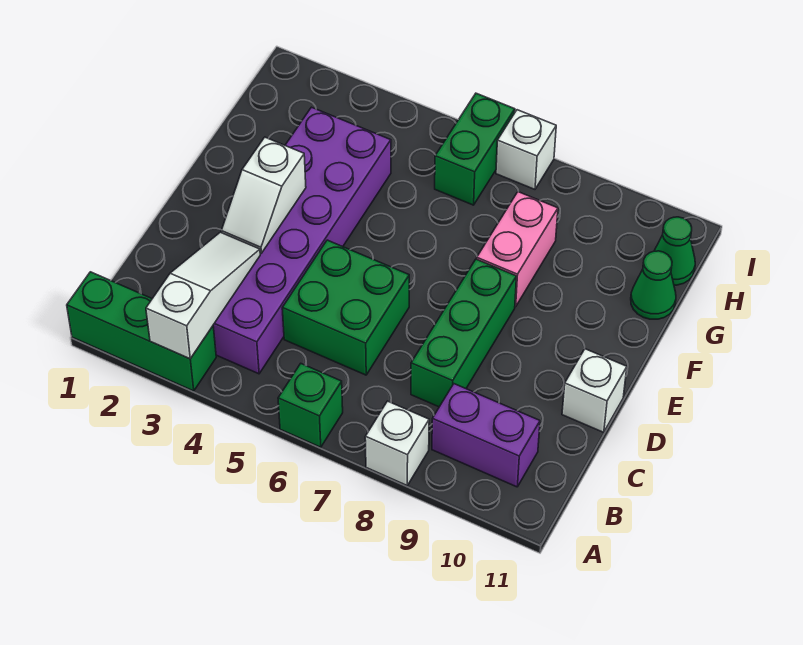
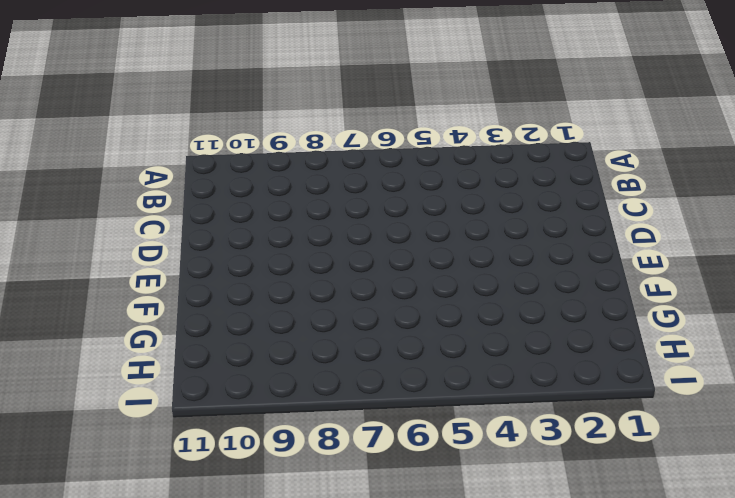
none -> green brick A1:A3 level 1
none -> green brick A6 level 1
none -> white brick A8 level 1

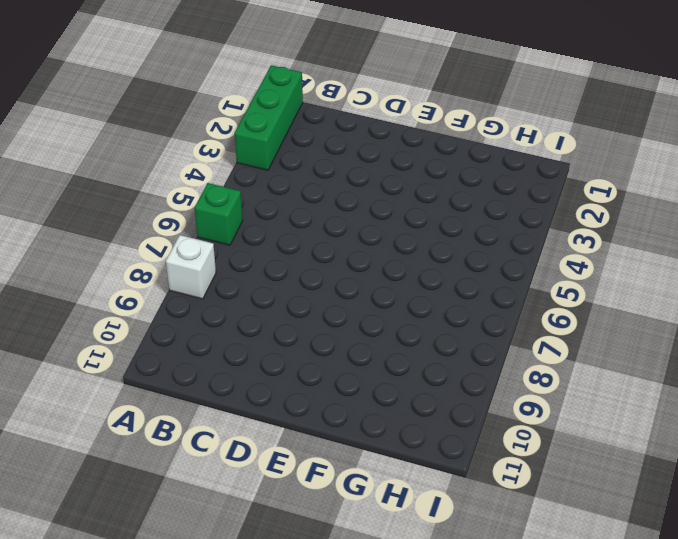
none -> purple brick B3:G4 level 1
none -> purple brick B9:B10 level 1
none -> green brick C5:D6 level 1

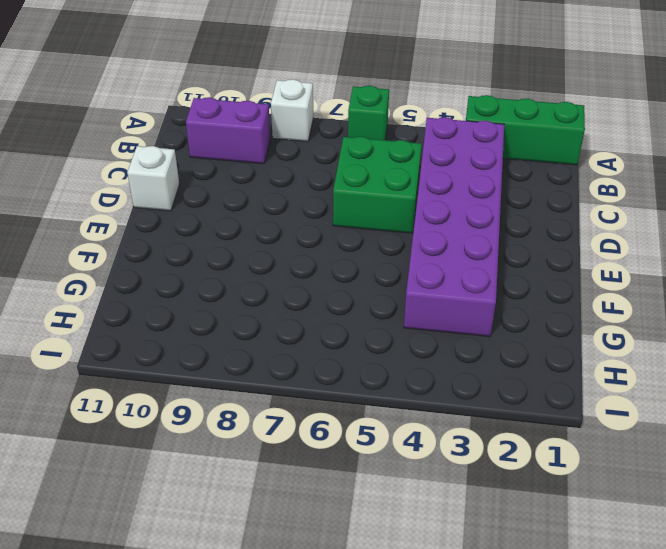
none -> green brick C8:E8 level 1
none -> pink brick F8:G8 level 1
none -> green cone G11 level 1

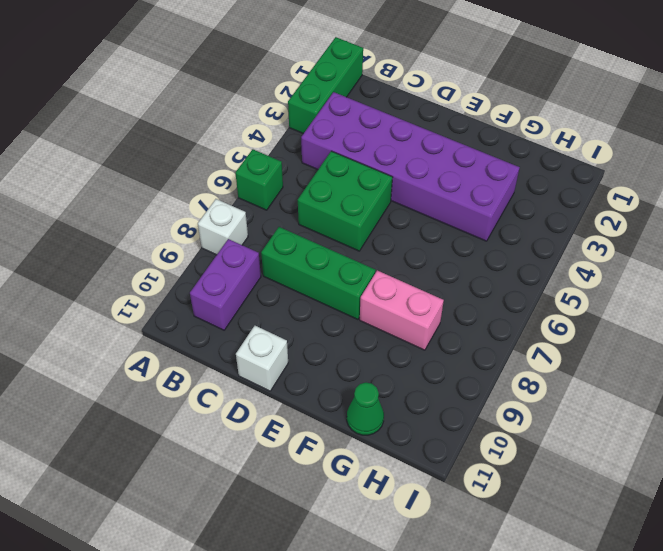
none -> green brick H6:I6 level 1
none -> green cone H11 level 1
none -> white brick I7 level 1

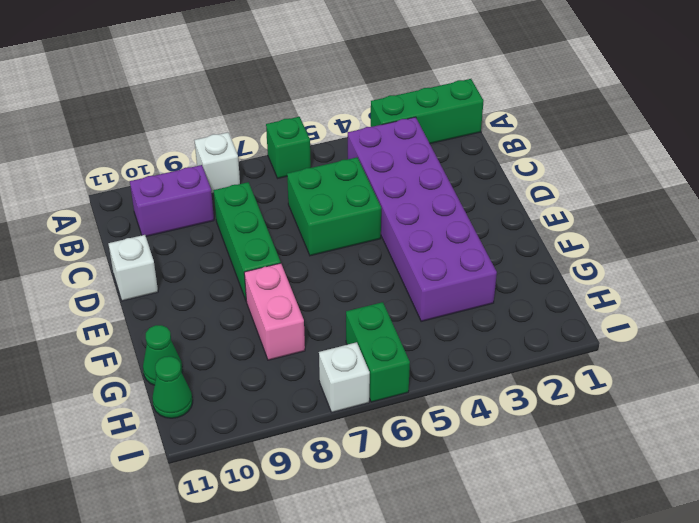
none -> white slope A3:C3 level 2 top A
none -> white slope D3:E3 level 2 top E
**********
> [Problem statement]: Word for word, return all the entries and skip their pictures.

> [Output of the exercise]:
none -> green brick A1:A3 level 1
none -> green brick A6 level 1
none -> white brick A8 level 1

none -> purple brick B3:G4 level 1
none -> purple brick B9:B10 level 1
none -> green brick C5:D6 level 1

none -> green brick C8:E8 level 1
none -> pink brick F8:G8 level 1
none -> green cone G11 level 1

none -> green brick H6:I6 level 1
none -> green cone H11 level 1
none -> white brick I7 level 1

none -> white slope A3:C3 level 2 top A
none -> white slope D3:E3 level 2 top E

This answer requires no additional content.